Task brief =>
Copy every line of text in the records below word for word, leaving out the pictures.

___

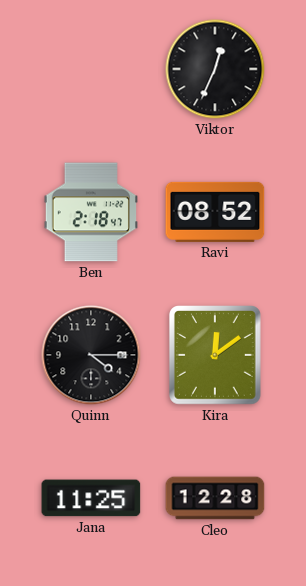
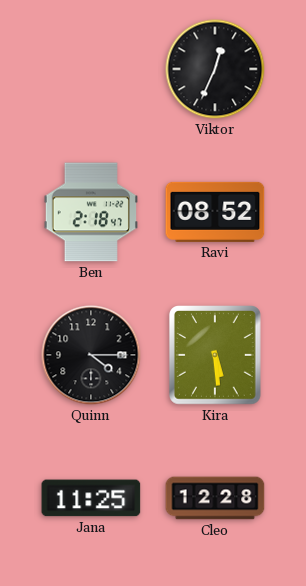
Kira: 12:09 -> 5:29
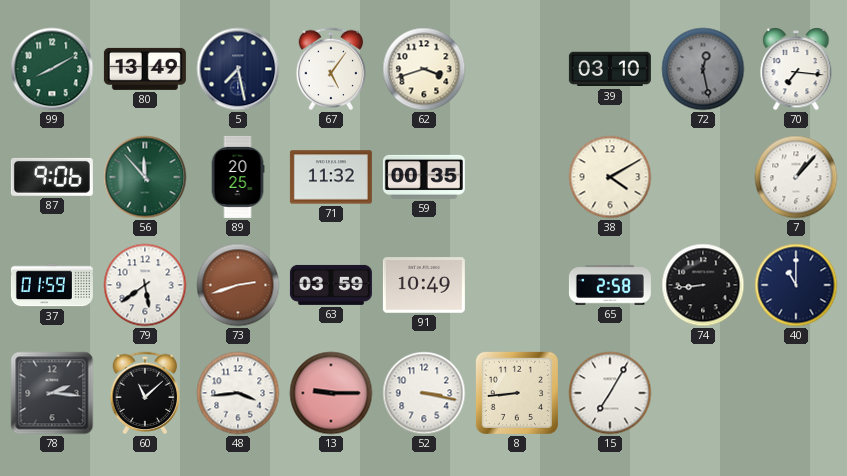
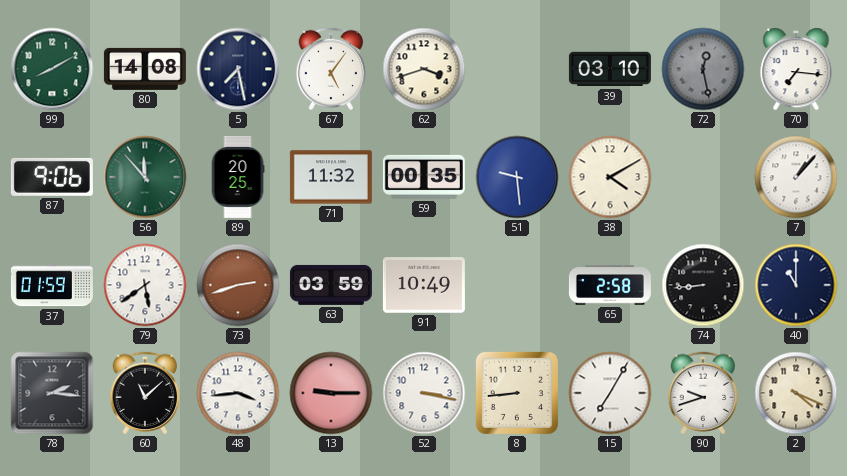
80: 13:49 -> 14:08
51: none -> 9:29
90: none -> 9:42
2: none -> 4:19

___

Solution for this task =>
Kira: 12:09 -> 5:29
80: 13:49 -> 14:08
51: none -> 9:29
90: none -> 9:42
2: none -> 4:19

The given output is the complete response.